* [Spatial reasoning data]
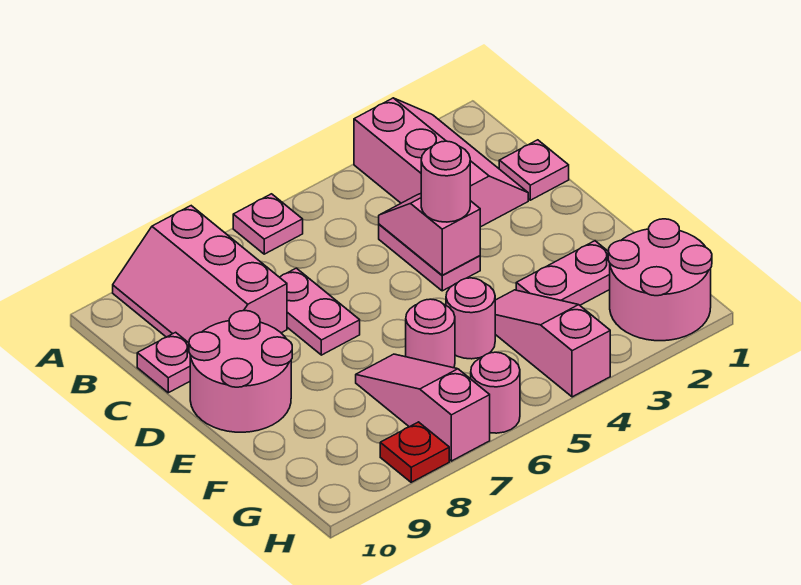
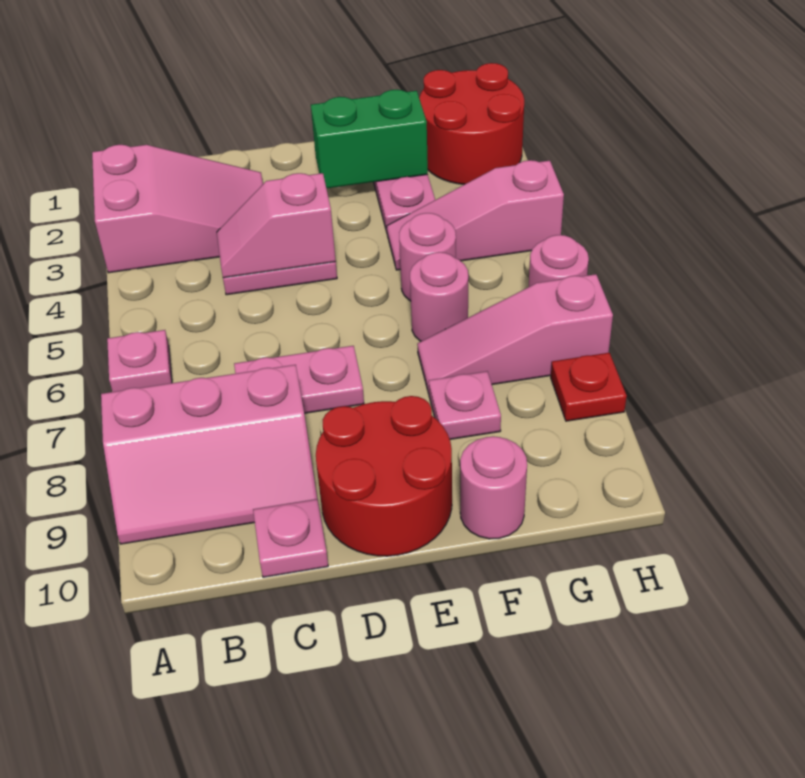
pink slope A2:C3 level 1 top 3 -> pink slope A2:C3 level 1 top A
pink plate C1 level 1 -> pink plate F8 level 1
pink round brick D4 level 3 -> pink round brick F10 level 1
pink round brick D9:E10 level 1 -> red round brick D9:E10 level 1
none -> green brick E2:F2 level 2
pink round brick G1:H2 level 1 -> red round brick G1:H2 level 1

* [AIM OF THE TASK]
Type out the data above once more, exactly, with no images included.

* [OUTPUT]
pink slope A2:C3 level 1 top 3 -> pink slope A2:C3 level 1 top A
pink plate C1 level 1 -> pink plate F8 level 1
pink round brick D4 level 3 -> pink round brick F10 level 1
pink round brick D9:E10 level 1 -> red round brick D9:E10 level 1
none -> green brick E2:F2 level 2
pink round brick G1:H2 level 1 -> red round brick G1:H2 level 1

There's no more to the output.